EXERCISE OBJECTIVE
In the entries below, count every line containing "round". Reply with the number alone.

ENTRIES SUPPLIED
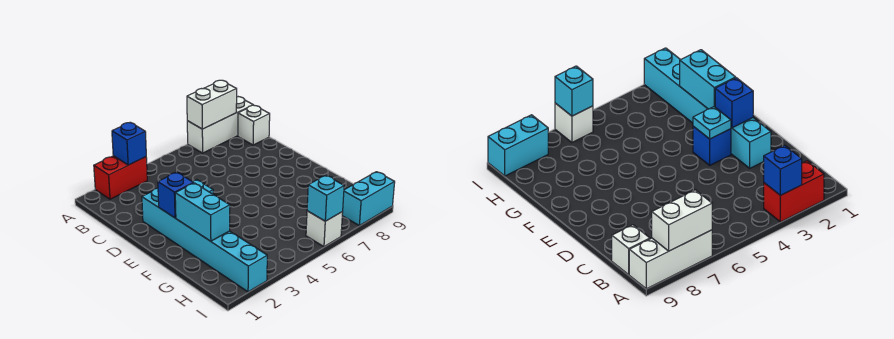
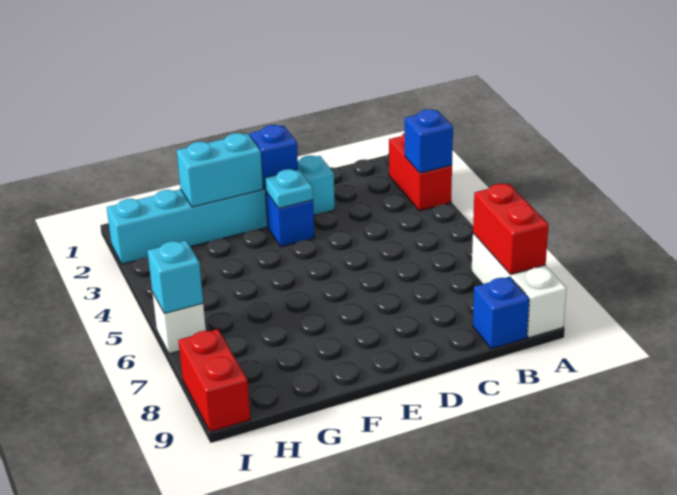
white brick A7:A8 level 2 -> red brick A7:A8 level 2
white brick B9 level 1 -> blue brick B9 level 1
cyan brick I8:I9 level 1 -> red brick I8:I9 level 1

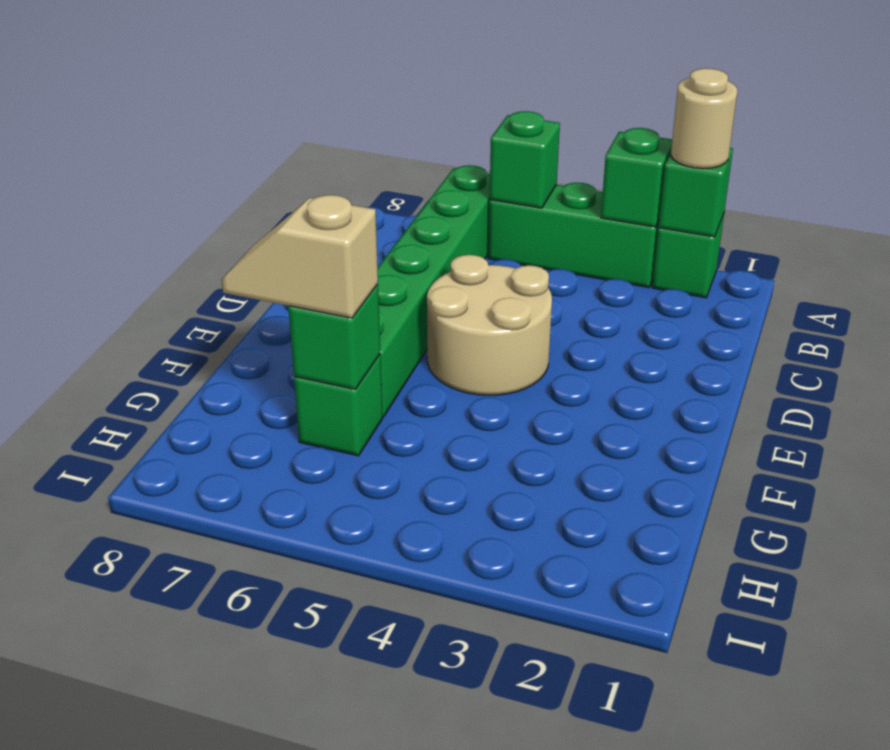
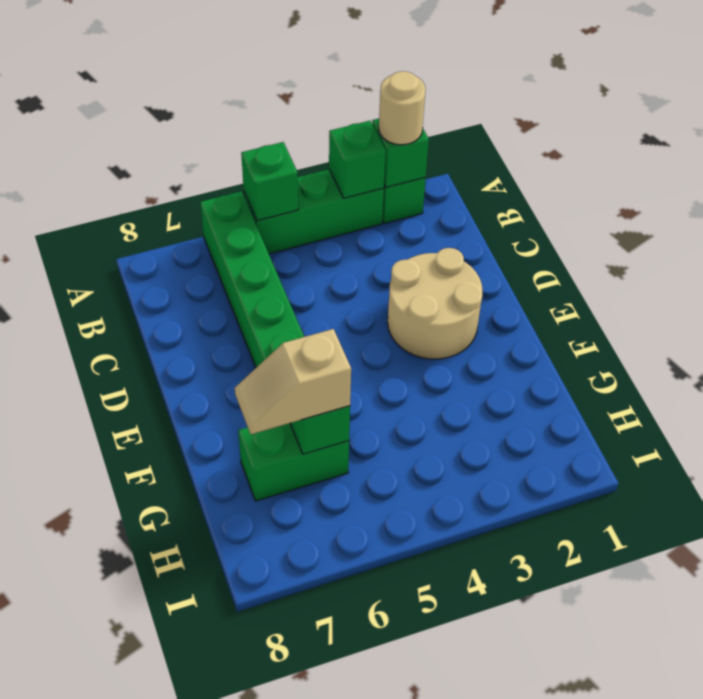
tan round brick D4:E5 level 1 -> tan round brick D2:E3 level 1
green brick G6 level 1 -> green brick G6:G7 level 1

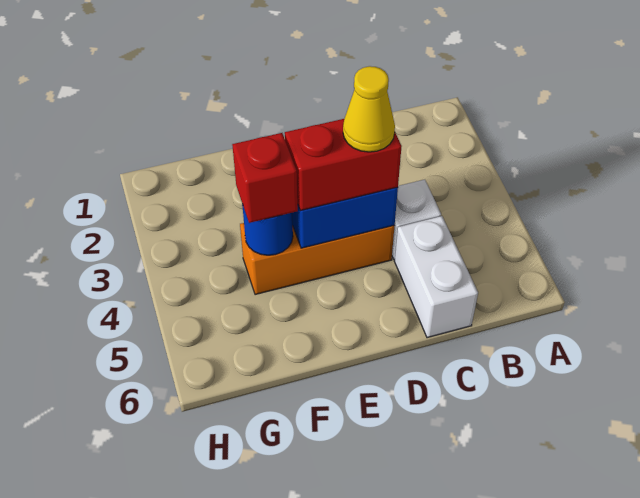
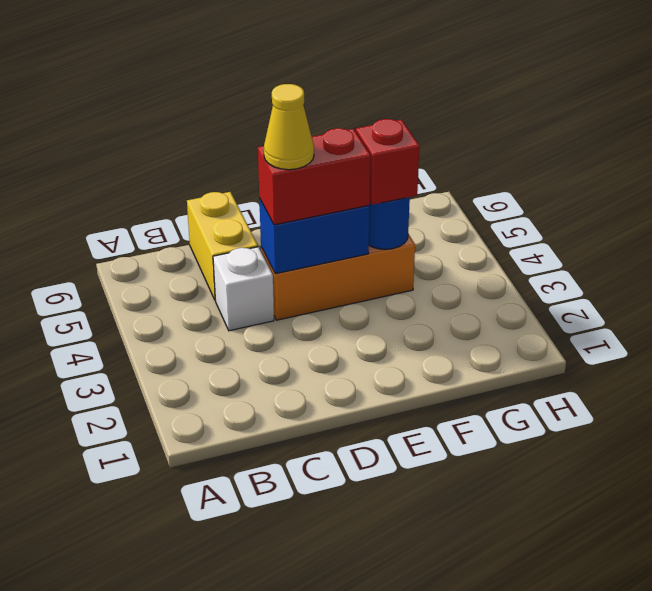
white brick C5:C6 level 1 -> yellow brick C5:C6 level 1

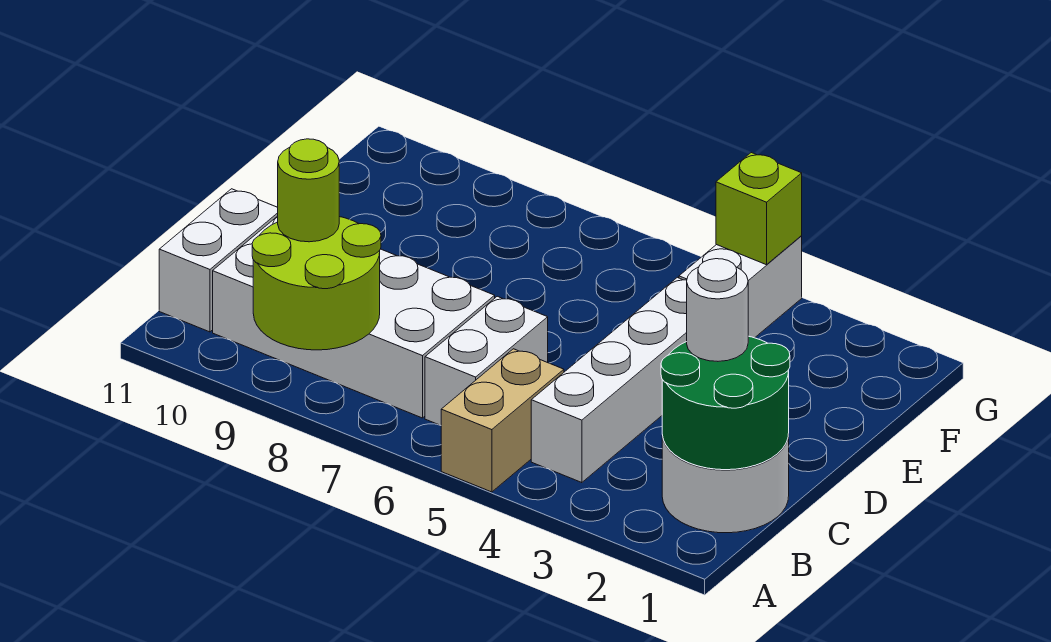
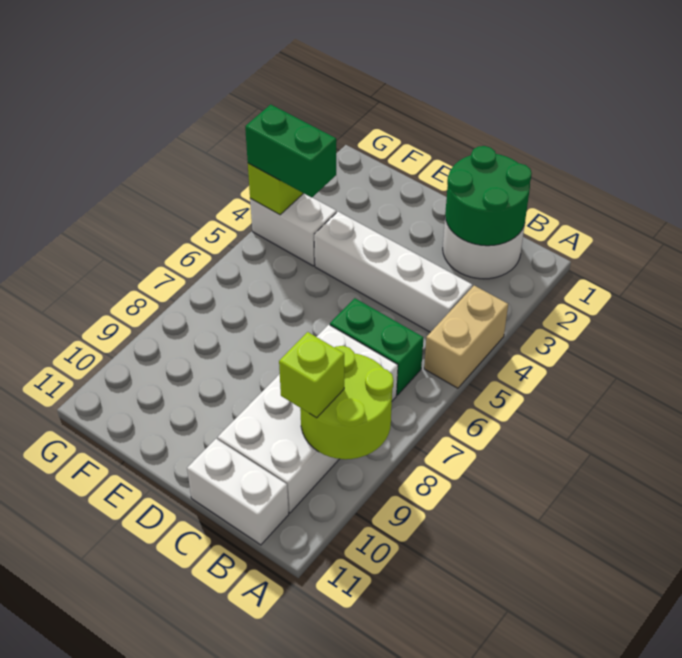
tan brick A5:B5 level 1 -> tan brick A4:A5 level 1
white brick B6:C6 level 1 -> green brick B6:C6 level 1
lime round brick B9 level 3 -> lime brick B9 level 3
white round brick C2 level 3 -> none
none -> green brick F4:G4 level 3

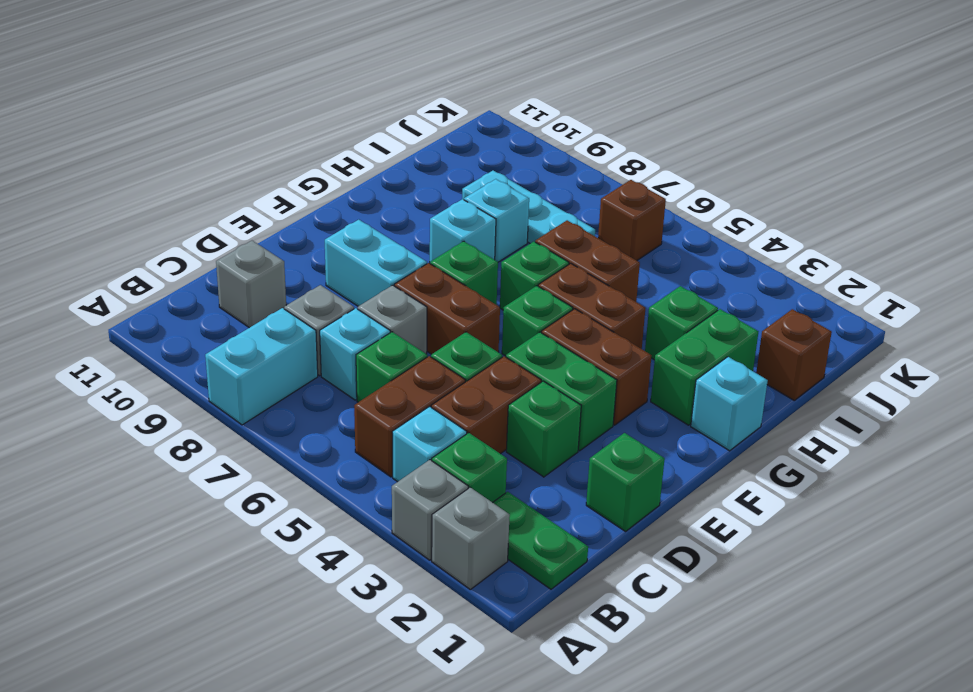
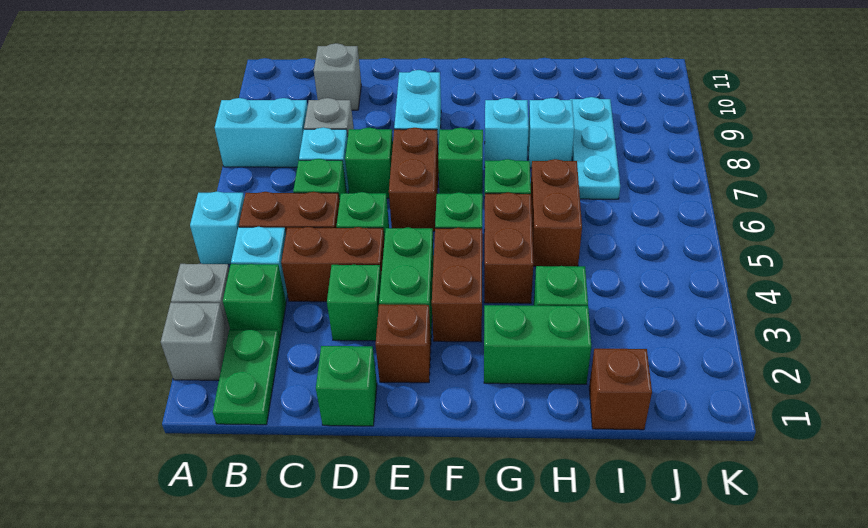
grey brick D7 level 1 -> green brick D7 level 1
cyan brick G1 level 1 -> cyan brick A5 level 1
brown brick J6 level 1 -> brown brick E2 level 1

ANSWER SECTION
3